The task —
Report every line of the listing below in which the string "purple" appears.

*** Opening of Data listing ***

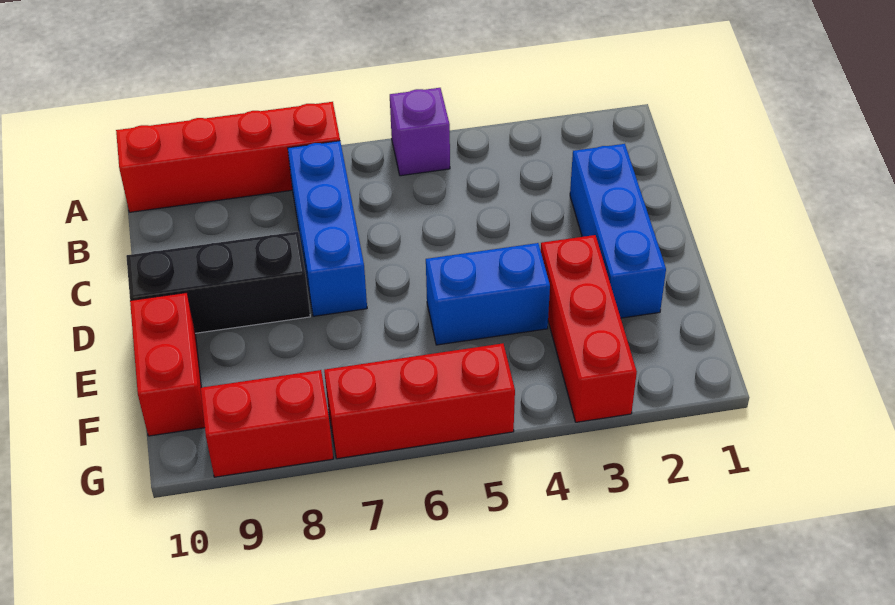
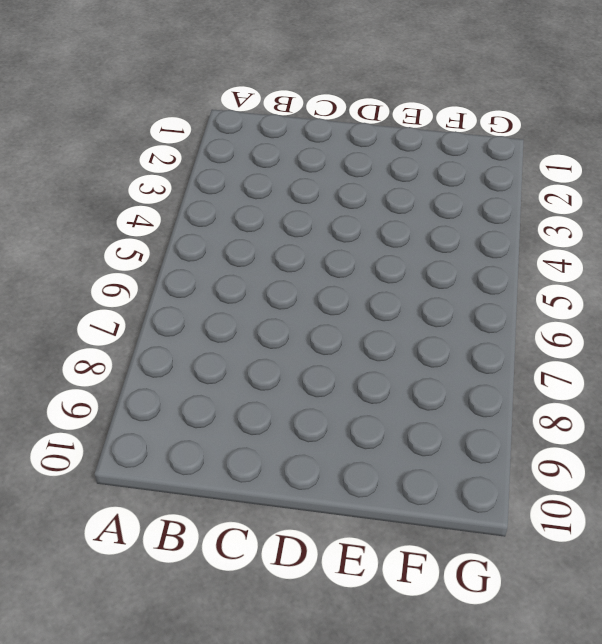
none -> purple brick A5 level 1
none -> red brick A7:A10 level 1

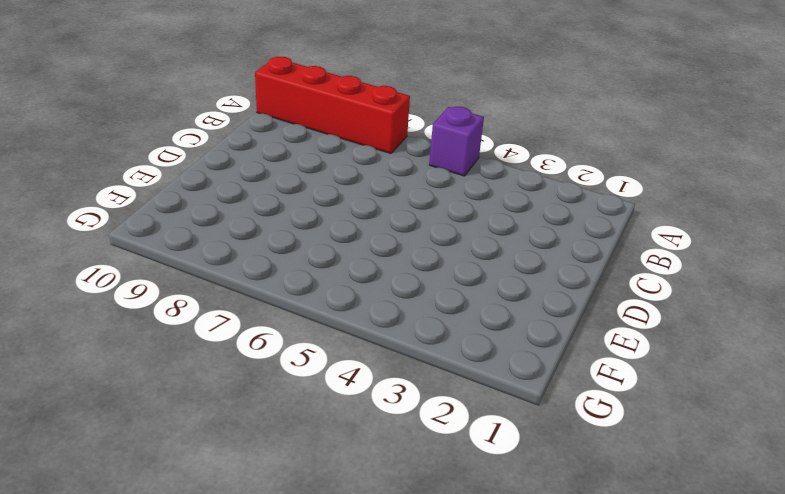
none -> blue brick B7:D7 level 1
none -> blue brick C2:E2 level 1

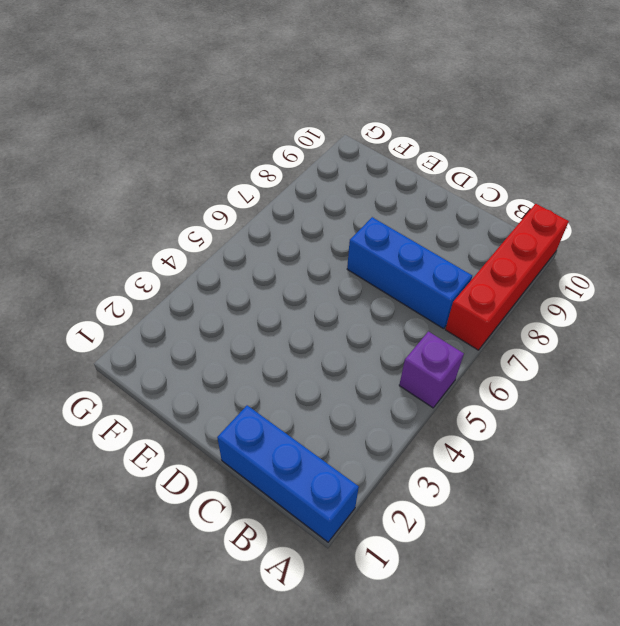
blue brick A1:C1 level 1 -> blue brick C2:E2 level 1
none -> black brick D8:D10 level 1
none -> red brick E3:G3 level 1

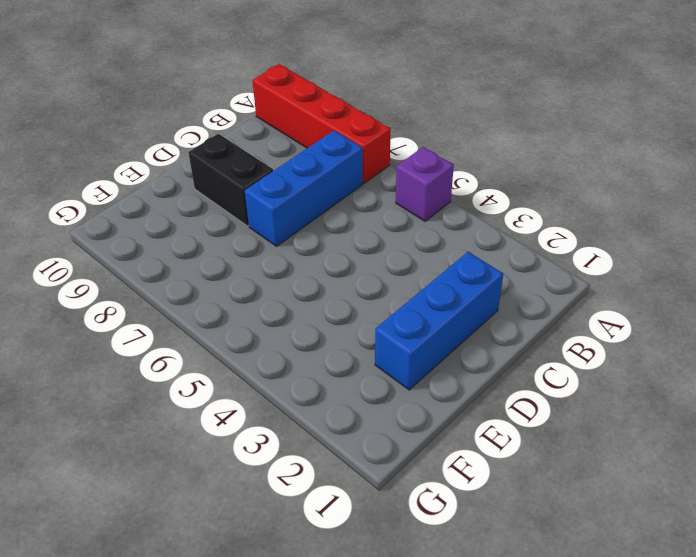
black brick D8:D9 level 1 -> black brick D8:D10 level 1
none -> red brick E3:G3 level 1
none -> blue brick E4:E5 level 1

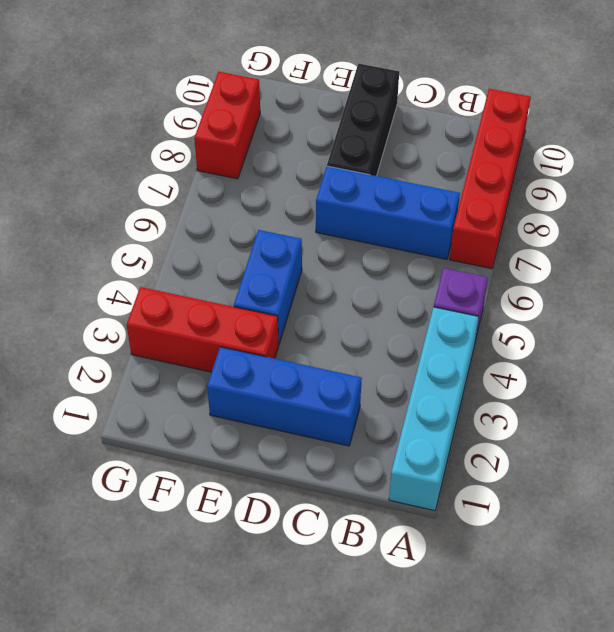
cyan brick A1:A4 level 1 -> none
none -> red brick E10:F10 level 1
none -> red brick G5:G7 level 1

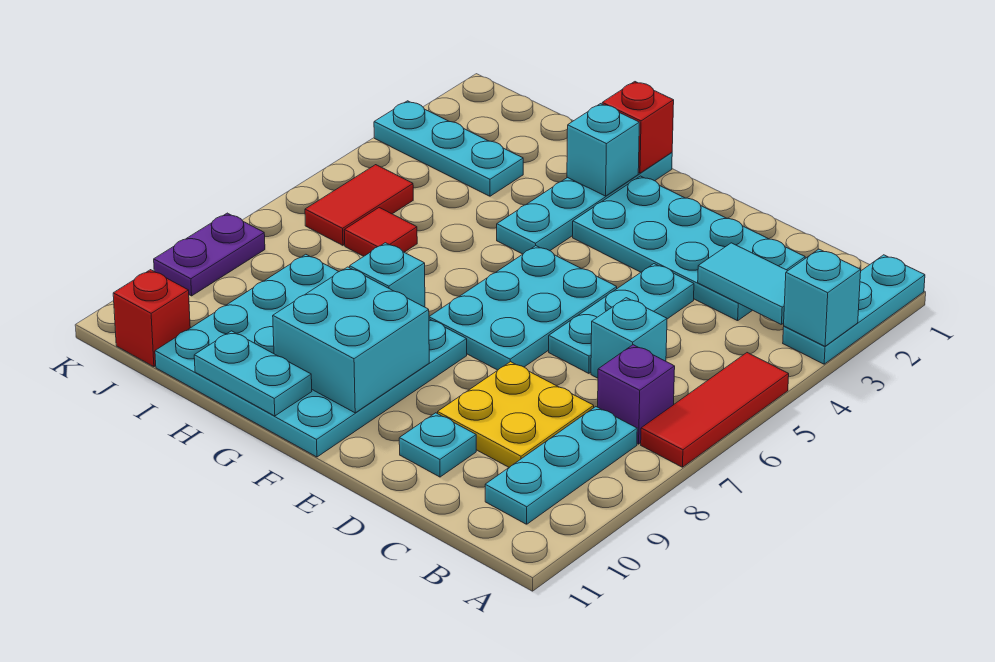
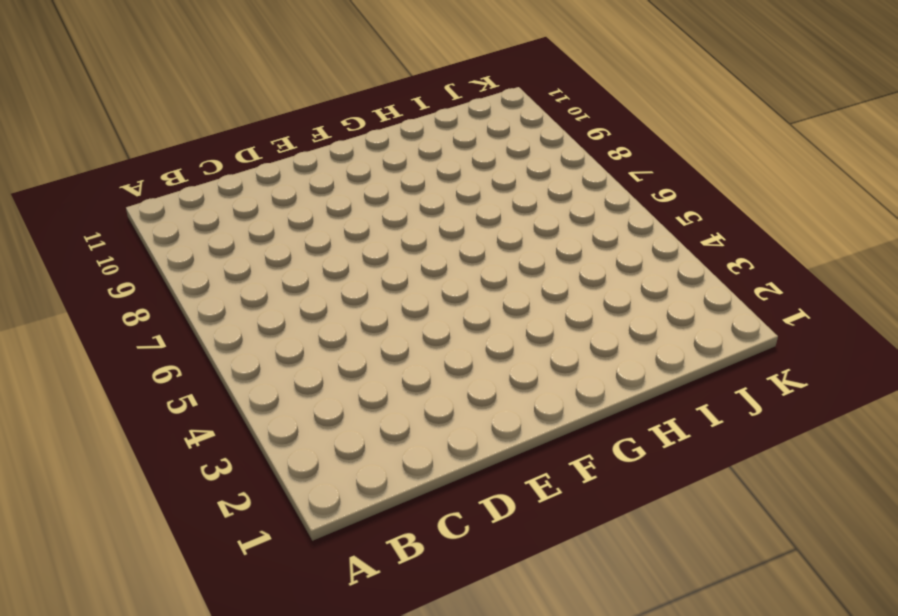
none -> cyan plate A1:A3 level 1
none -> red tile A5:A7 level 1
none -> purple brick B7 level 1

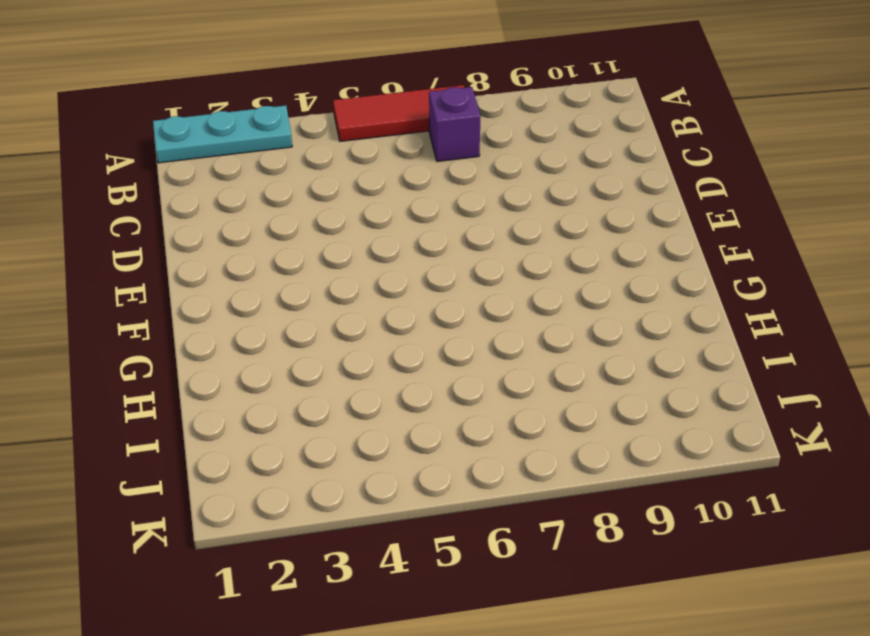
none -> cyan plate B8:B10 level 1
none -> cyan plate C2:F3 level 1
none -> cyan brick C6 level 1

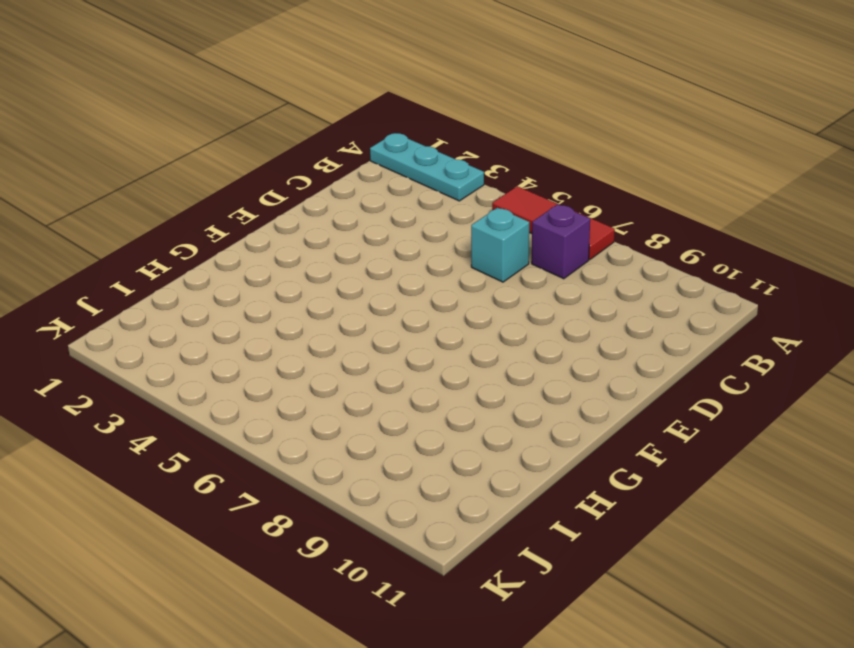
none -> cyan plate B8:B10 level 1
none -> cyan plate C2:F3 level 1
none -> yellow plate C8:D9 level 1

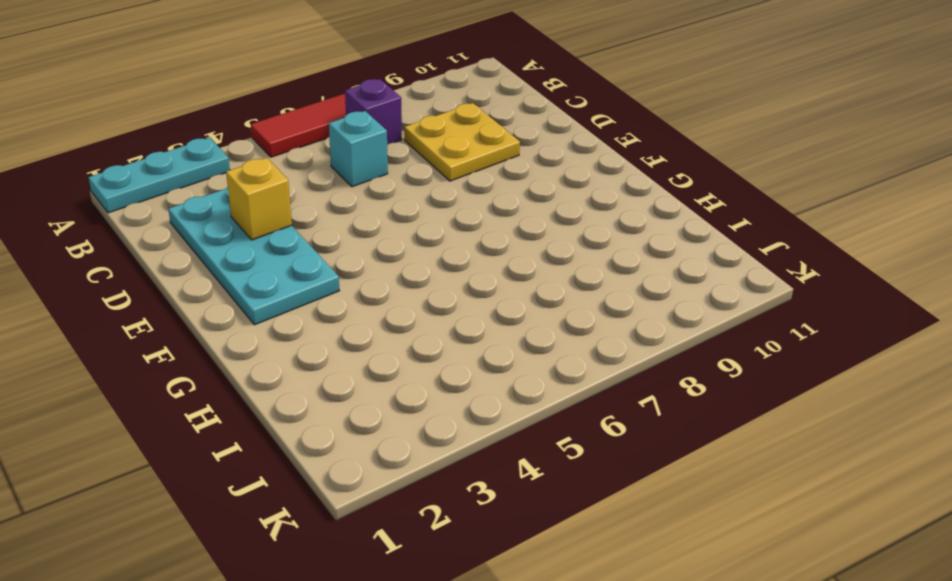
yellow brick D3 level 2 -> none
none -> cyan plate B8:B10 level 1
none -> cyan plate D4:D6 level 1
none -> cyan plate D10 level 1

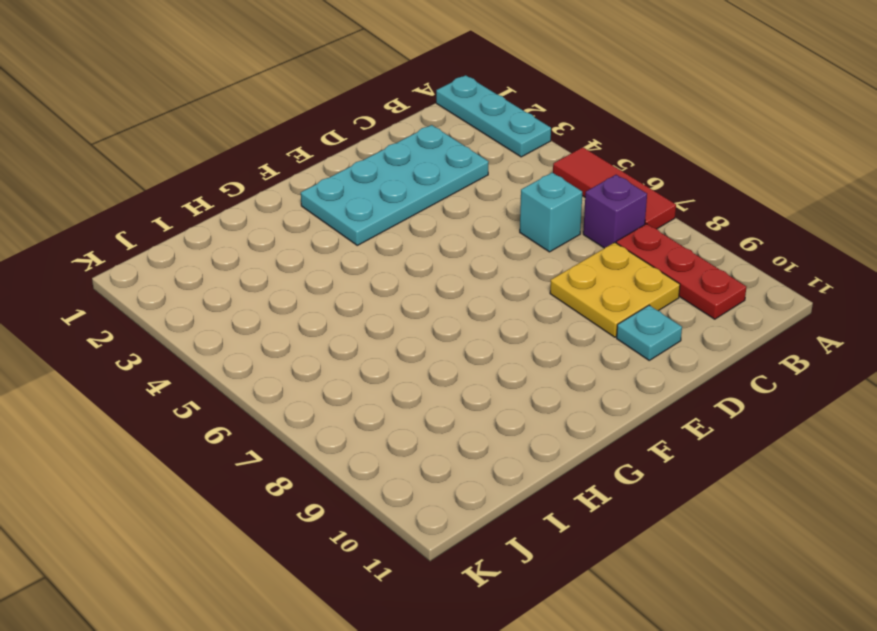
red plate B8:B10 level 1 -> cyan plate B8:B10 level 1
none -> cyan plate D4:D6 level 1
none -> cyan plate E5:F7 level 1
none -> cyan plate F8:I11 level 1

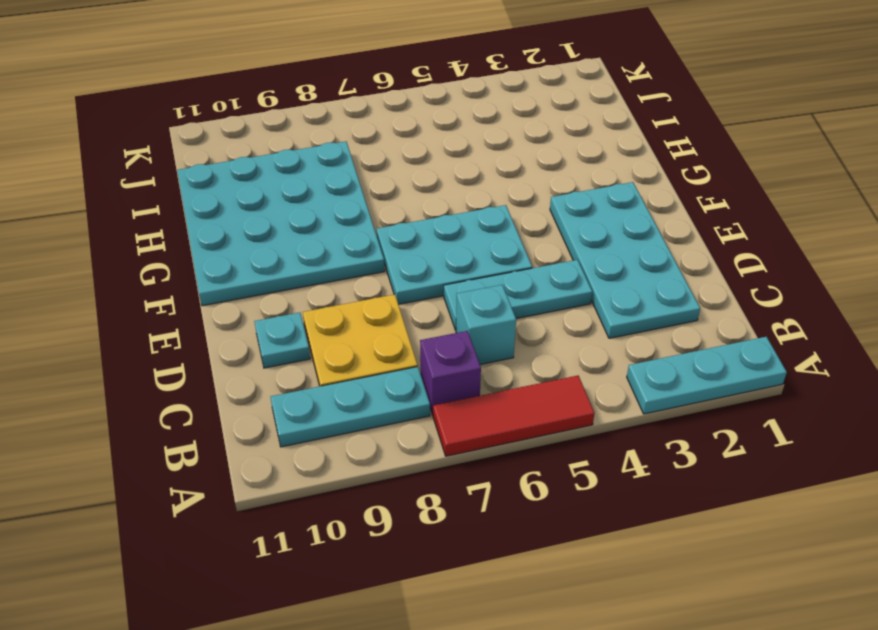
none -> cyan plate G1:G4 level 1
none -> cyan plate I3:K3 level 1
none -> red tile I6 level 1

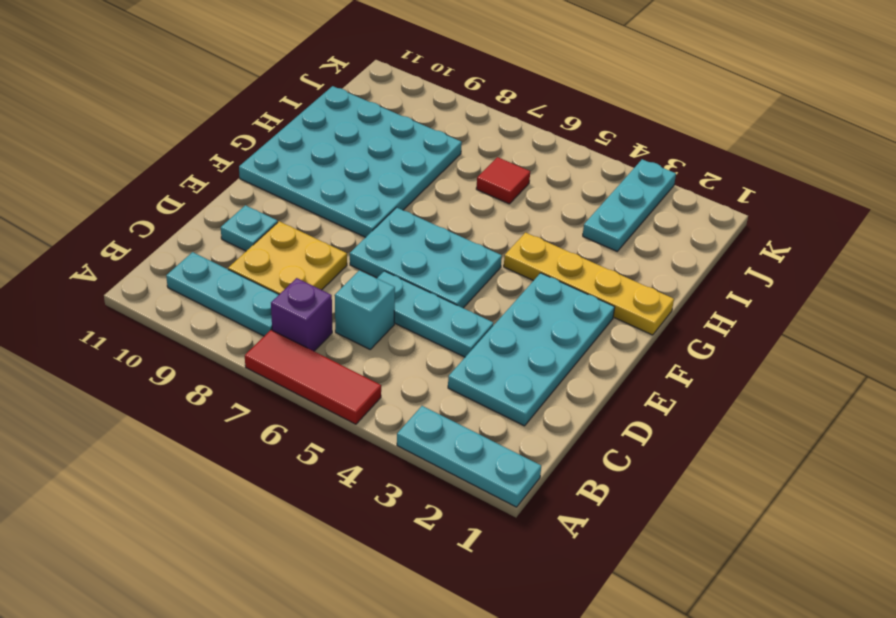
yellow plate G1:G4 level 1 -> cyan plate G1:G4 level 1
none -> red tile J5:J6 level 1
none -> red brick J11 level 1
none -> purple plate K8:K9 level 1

*** Close of Data listing ***

Answer to the exercise —
none -> purple brick A5 level 1
none -> purple brick B7 level 1
none -> purple plate K8:K9 level 1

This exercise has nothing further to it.